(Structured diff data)
- Opening Delimiter -

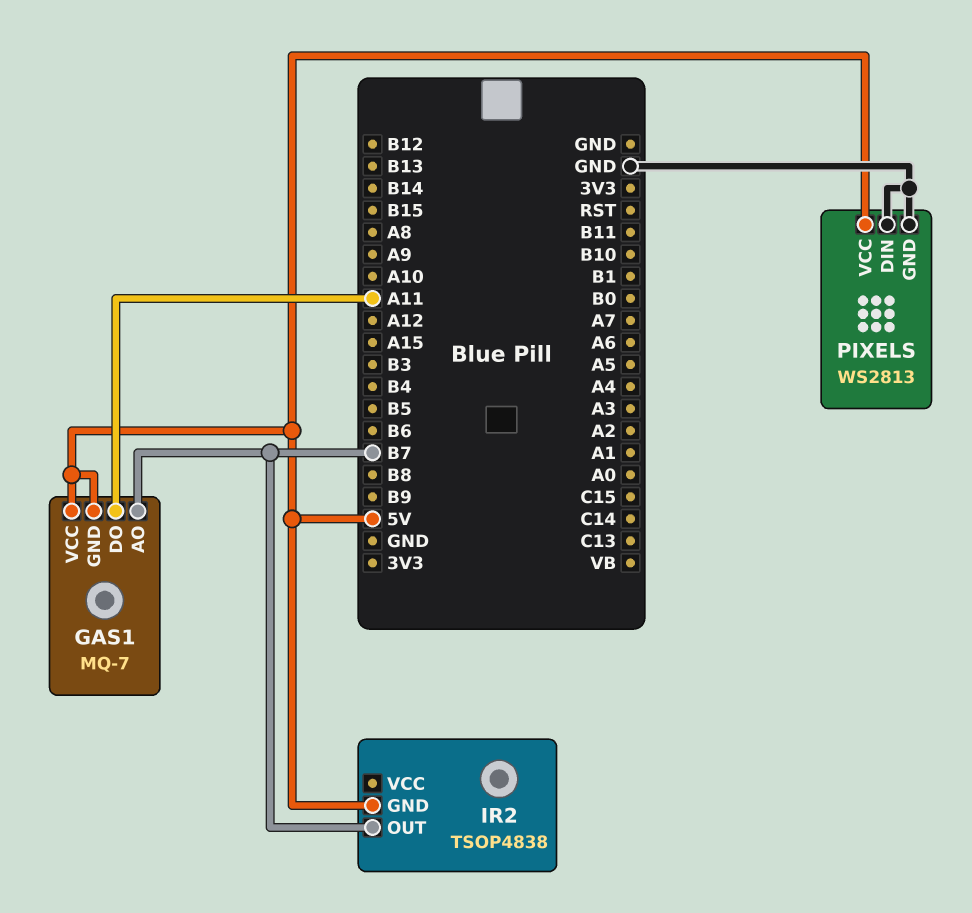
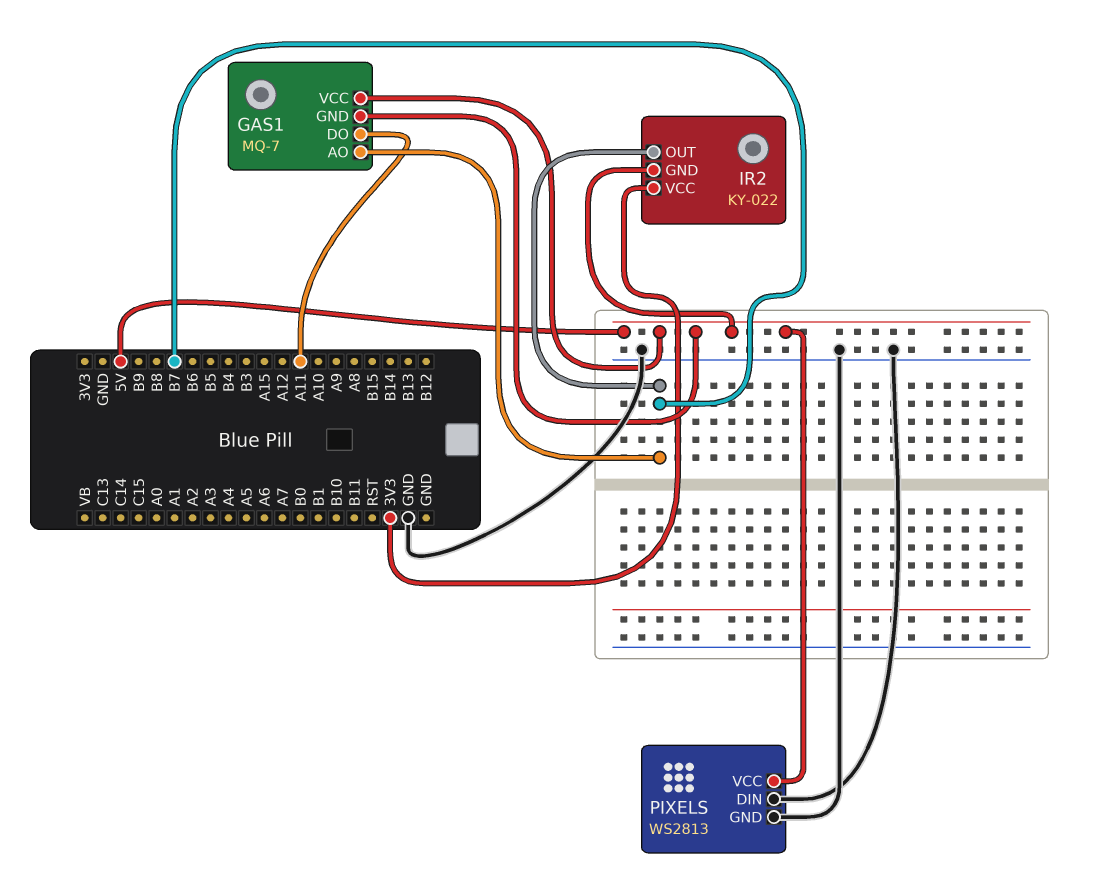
IR2: TSOP4838 -> KY-022
IR2 pin VCC: none -> 3V3

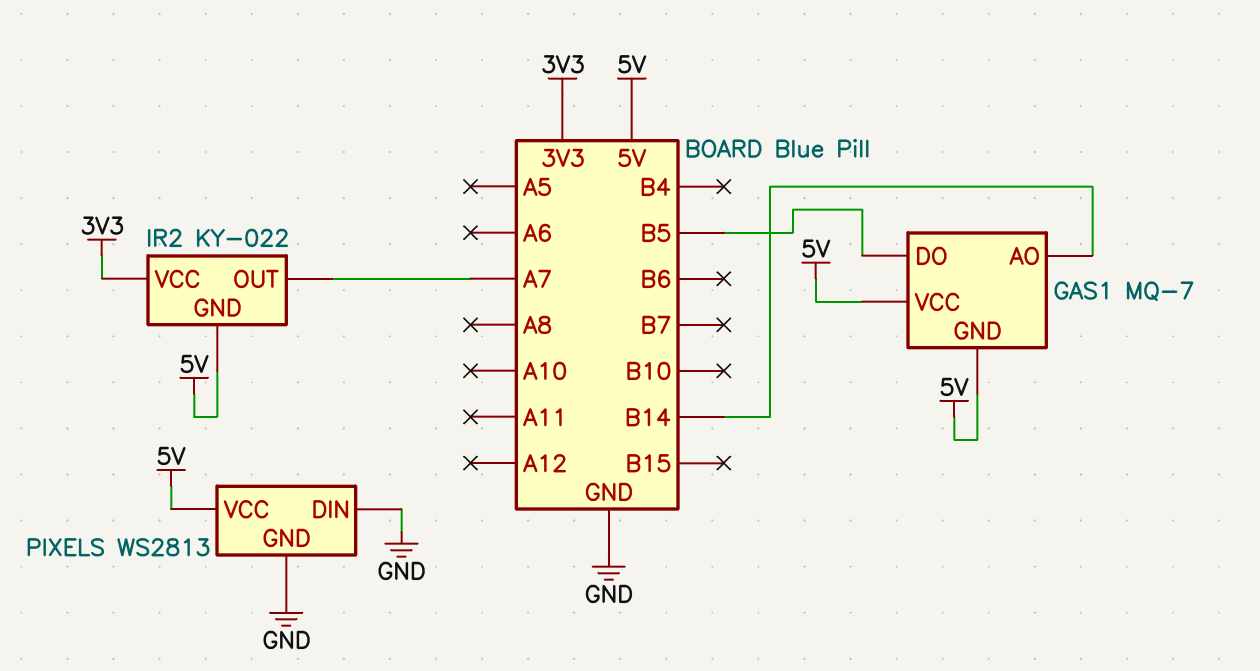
GAS1 pin AO: B7 -> B14
GAS1 pin DO: A11 -> B5
IR2 pin OUT: B7 -> A7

- Closing Delimiter -

**Aim of the exercise**
Please reproduce the data above word for word, skipping all images.

**Answer section**
IR2: TSOP4838 -> KY-022
IR2 pin VCC: none -> 3V3

GAS1 pin AO: B7 -> B14
GAS1 pin DO: A11 -> B5
IR2 pin OUT: B7 -> A7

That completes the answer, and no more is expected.